— EXERCISE —
Look through the listing below and say how many lines contain the word "white". Nothing else belongs in the reply.

— DATA —
⟨
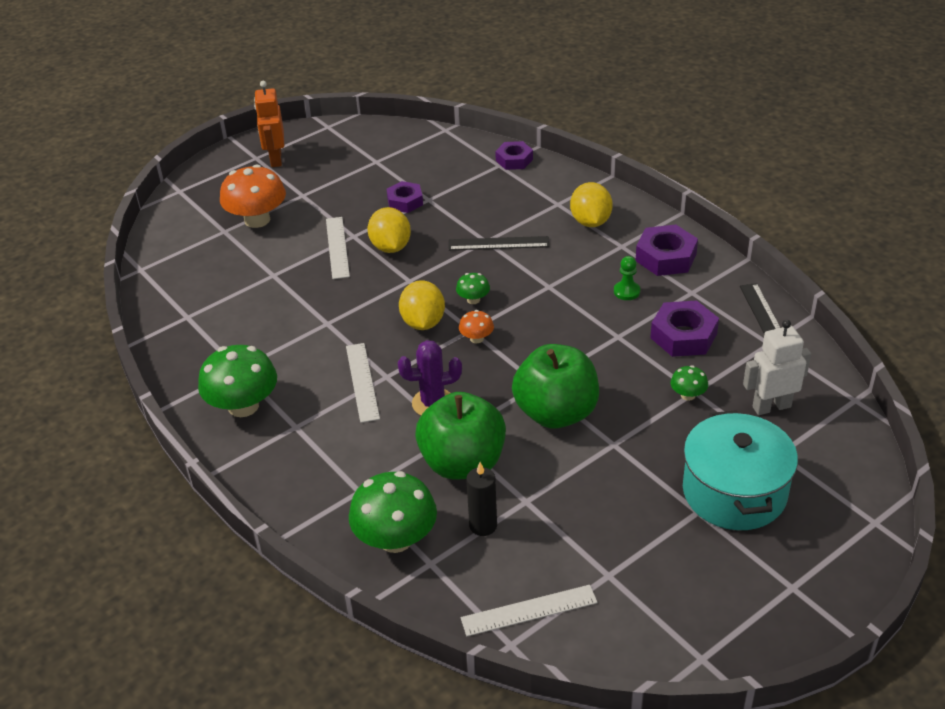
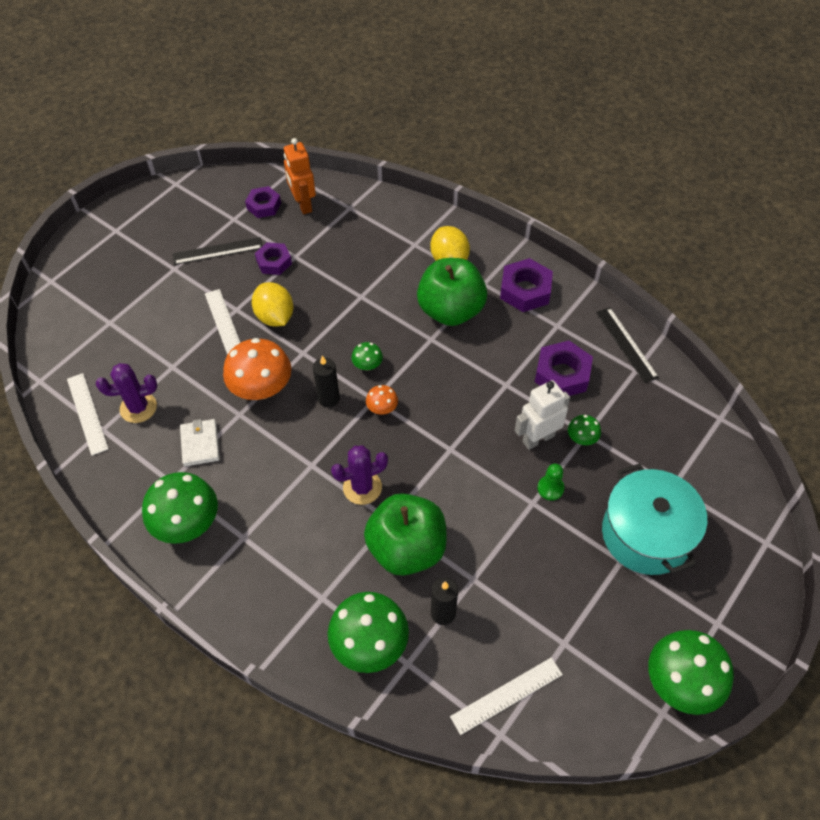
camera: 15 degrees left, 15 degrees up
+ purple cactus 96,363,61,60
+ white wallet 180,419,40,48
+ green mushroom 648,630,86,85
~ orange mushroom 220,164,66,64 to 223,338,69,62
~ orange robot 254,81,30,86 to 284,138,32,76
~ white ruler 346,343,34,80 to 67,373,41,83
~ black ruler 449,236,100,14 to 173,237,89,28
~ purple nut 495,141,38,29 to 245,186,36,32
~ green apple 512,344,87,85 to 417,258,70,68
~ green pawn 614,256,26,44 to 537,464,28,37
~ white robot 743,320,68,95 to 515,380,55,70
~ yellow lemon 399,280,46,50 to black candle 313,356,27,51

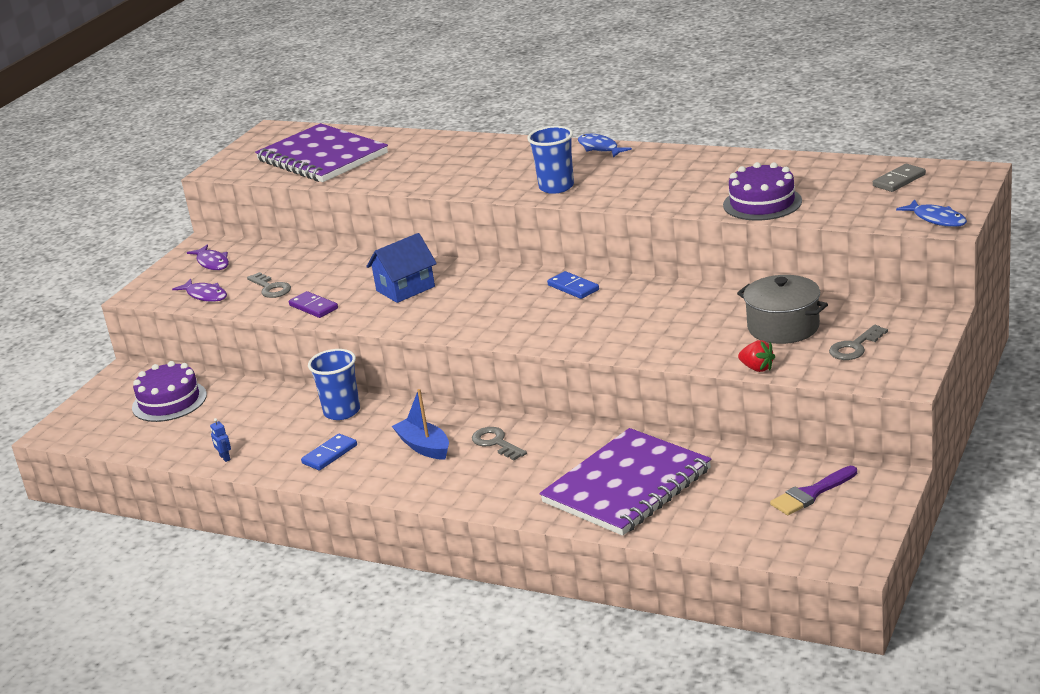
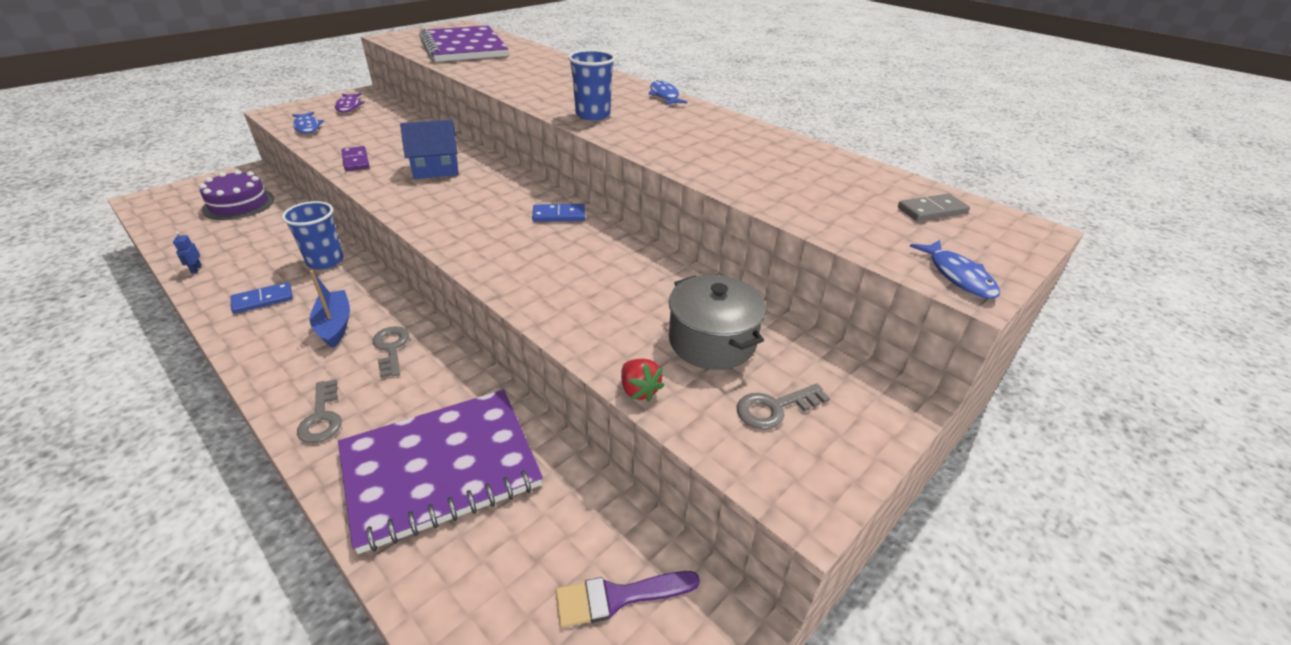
camera: 15 degrees right, 10 degrees up
- purple cake 723,162,79,58
~ grey key 247,272,44,26 to 297,380,45,63
~ purple fish 172,279,55,23 to blue fish 292,112,32,22
~ blue domino 547,271,52,28 = 532,204,53,18 75 degrees counterclockwise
⟩
— RESPONSE AREA —
3